** Required work **
With images excluded, write out each entry below exactly as given.

** Stored data **
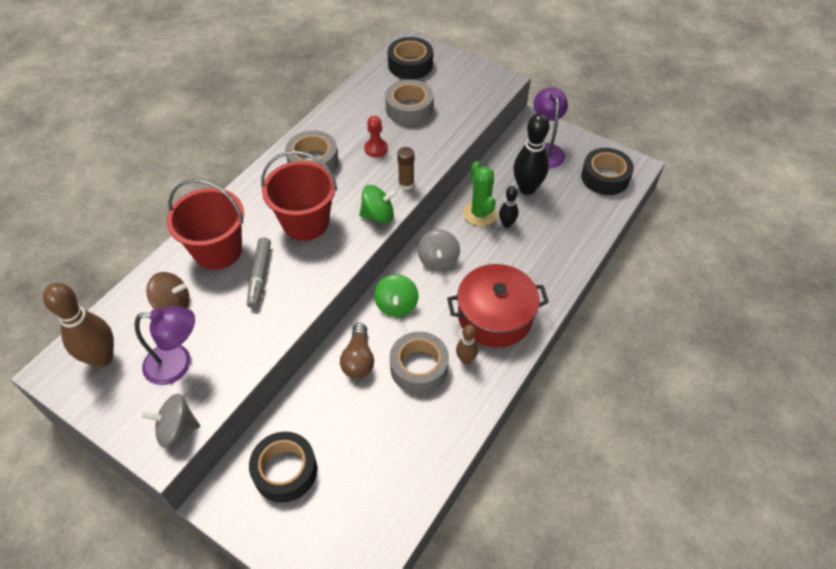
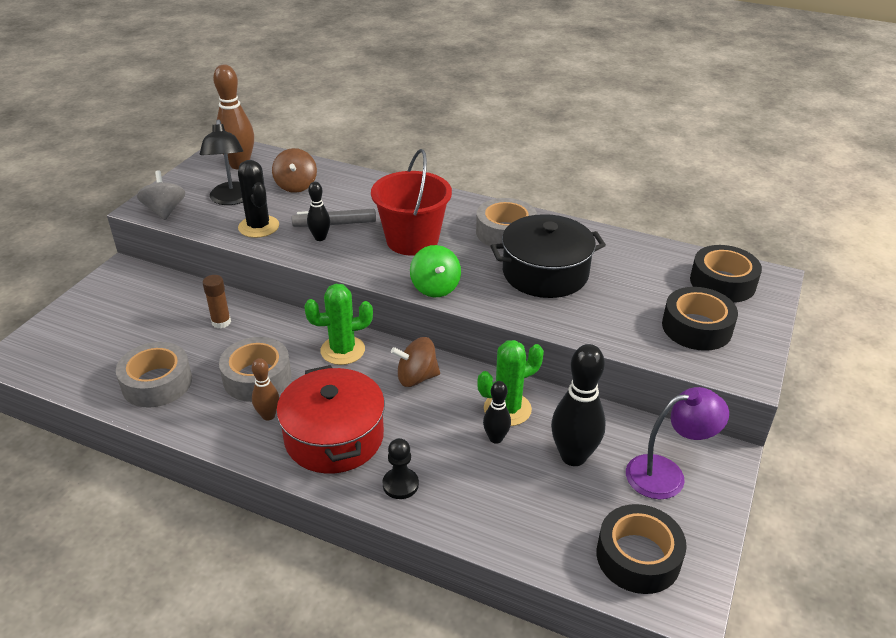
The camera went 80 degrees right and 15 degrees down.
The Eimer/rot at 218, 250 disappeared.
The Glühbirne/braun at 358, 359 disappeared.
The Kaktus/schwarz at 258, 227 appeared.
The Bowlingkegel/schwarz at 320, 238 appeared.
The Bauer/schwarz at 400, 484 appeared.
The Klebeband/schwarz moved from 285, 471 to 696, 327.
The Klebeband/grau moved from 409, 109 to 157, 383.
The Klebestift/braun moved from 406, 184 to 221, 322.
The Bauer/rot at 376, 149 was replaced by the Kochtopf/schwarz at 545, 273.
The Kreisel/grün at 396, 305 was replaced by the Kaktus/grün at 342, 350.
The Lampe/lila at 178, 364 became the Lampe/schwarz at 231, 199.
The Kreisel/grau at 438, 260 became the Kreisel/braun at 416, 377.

** Response area **
The camera went 80 degrees right and 15 degrees down.
The Eimer/rot at 218, 250 disappeared.
The Glühbirne/braun at 358, 359 disappeared.
The Kaktus/schwarz at 258, 227 appeared.
The Bowlingkegel/schwarz at 320, 238 appeared.
The Bauer/schwarz at 400, 484 appeared.
The Klebeband/schwarz moved from 285, 471 to 696, 327.
The Klebeband/grau moved from 409, 109 to 157, 383.
The Klebestift/braun moved from 406, 184 to 221, 322.
The Bauer/rot at 376, 149 was replaced by the Kochtopf/schwarz at 545, 273.
The Kreisel/grün at 396, 305 was replaced by the Kaktus/grün at 342, 350.
The Lampe/lila at 178, 364 became the Lampe/schwarz at 231, 199.
The Kreisel/grau at 438, 260 became the Kreisel/braun at 416, 377.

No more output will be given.